## ABOUT THIS TASK
Copy out each line below containing "Disk".

## TASK DATA
• • • •
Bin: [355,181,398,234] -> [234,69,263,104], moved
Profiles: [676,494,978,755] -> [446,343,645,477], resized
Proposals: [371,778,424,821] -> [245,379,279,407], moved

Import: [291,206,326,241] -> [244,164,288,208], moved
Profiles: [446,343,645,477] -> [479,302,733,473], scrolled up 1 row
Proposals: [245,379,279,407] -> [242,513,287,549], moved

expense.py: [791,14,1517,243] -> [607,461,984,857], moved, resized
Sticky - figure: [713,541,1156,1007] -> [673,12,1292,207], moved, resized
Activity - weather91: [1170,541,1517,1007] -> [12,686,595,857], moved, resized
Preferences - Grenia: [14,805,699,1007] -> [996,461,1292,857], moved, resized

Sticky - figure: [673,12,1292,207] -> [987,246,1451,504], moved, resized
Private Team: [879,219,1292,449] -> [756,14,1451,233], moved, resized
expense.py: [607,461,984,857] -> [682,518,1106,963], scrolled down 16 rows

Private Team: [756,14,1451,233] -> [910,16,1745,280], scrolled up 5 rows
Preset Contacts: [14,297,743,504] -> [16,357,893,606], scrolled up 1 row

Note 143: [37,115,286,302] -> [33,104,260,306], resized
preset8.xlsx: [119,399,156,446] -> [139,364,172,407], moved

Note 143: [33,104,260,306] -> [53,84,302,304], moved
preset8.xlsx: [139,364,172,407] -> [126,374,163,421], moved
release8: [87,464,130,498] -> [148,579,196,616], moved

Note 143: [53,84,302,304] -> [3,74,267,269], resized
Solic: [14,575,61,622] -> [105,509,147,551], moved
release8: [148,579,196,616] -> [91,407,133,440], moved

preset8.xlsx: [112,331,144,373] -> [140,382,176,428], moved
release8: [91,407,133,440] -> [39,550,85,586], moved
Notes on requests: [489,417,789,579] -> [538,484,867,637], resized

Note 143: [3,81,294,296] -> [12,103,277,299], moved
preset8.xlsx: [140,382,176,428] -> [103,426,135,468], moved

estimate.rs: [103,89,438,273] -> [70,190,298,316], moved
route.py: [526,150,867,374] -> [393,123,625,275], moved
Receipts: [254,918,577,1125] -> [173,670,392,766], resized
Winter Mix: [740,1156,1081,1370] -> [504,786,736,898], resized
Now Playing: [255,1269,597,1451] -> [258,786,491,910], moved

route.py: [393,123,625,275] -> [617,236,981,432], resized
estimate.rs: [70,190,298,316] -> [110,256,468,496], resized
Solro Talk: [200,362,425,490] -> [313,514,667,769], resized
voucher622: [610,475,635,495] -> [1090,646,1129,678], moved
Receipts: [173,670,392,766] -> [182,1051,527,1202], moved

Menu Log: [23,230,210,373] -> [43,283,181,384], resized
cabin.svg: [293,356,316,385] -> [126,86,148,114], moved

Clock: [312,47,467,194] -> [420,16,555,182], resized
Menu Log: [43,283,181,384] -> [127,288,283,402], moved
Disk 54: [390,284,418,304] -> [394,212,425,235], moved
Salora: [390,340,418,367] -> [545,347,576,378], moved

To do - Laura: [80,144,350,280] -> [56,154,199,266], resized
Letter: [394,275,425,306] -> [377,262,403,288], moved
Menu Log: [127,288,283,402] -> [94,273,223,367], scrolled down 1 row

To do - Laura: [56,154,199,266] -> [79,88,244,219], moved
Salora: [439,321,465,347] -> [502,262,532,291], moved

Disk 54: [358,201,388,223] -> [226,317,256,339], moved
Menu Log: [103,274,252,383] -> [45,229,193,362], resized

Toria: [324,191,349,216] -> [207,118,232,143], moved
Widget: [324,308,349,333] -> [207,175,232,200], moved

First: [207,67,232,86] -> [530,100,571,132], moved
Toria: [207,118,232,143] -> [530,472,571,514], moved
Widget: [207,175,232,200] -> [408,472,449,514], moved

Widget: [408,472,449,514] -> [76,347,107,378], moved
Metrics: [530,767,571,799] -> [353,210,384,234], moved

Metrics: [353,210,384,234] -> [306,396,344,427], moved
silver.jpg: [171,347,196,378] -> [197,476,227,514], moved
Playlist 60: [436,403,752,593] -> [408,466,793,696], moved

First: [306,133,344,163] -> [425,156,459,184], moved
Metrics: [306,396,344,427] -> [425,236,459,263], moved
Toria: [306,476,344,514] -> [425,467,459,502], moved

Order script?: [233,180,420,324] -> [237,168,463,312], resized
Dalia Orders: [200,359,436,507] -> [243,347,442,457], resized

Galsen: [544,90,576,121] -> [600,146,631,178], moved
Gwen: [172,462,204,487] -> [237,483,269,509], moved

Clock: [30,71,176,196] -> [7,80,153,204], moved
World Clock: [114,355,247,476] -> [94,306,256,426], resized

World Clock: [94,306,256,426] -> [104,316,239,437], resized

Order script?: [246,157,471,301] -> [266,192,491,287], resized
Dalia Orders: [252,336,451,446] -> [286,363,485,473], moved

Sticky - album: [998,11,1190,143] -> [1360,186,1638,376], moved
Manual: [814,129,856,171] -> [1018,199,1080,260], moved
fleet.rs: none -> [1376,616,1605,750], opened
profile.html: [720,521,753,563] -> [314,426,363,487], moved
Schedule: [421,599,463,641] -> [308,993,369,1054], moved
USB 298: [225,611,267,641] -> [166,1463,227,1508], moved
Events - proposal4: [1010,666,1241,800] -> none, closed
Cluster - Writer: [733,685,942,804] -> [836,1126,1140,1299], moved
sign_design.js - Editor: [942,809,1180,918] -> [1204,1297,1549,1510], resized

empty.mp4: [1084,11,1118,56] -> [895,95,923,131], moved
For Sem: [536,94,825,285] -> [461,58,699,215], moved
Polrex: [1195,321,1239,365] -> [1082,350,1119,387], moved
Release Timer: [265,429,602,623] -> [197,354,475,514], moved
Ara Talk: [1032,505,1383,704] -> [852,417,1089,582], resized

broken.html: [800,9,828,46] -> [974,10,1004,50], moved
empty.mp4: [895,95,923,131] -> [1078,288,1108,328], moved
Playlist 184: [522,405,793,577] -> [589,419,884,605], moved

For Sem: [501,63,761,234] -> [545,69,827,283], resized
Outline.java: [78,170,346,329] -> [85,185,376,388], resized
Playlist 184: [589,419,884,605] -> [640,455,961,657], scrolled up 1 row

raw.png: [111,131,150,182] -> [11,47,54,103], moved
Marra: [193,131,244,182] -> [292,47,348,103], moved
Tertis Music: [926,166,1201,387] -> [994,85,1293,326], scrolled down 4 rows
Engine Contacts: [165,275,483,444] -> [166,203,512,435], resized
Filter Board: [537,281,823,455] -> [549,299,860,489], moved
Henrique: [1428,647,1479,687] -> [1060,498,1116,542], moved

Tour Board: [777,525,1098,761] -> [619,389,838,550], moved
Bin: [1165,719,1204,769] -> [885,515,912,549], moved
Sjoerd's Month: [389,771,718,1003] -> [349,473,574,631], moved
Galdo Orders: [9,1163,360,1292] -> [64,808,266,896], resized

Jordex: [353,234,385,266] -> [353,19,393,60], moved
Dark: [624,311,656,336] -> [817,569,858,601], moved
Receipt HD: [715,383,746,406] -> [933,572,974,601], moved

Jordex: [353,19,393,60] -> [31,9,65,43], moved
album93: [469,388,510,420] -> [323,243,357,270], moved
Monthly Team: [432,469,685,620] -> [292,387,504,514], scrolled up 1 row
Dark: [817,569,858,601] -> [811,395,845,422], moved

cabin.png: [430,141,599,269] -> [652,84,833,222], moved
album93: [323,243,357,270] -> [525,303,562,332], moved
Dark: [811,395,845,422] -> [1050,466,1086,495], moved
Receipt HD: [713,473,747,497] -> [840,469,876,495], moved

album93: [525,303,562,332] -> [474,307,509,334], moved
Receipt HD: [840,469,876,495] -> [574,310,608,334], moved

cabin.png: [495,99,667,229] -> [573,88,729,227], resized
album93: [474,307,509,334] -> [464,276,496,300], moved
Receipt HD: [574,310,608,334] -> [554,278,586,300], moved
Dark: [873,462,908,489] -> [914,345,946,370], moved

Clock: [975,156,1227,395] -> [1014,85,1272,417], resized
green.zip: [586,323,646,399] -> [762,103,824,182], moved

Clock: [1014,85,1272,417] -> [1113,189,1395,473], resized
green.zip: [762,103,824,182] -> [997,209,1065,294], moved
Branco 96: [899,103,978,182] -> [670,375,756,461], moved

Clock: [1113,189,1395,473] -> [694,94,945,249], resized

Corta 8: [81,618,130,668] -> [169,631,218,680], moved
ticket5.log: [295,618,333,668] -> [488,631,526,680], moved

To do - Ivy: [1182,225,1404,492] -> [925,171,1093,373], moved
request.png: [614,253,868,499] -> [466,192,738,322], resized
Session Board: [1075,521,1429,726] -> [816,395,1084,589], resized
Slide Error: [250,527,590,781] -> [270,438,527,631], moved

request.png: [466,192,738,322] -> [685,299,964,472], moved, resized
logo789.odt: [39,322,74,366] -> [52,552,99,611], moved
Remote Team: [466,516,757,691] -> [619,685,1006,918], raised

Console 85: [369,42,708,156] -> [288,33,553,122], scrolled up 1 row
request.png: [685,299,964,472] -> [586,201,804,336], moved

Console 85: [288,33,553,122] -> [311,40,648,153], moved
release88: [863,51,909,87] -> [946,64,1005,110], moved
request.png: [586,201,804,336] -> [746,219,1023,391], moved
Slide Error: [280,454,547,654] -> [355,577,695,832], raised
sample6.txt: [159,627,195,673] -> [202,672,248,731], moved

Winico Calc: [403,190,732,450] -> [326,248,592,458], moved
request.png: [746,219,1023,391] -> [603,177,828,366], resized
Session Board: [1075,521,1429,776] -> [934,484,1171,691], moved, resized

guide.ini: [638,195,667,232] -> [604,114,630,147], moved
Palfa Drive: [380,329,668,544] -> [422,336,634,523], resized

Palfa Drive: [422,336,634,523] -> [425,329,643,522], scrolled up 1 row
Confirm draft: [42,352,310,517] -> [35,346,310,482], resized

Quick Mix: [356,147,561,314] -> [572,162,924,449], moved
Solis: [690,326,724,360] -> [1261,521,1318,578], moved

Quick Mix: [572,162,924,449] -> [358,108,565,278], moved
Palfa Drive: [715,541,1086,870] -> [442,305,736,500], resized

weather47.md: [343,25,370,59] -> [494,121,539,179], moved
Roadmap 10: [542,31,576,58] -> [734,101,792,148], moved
• • • •
## RESULT BELOW
Disk 54: [390,284,418,304] -> [394,212,425,235], moved
Disk 54: [358,201,388,223] -> [226,317,256,339], moved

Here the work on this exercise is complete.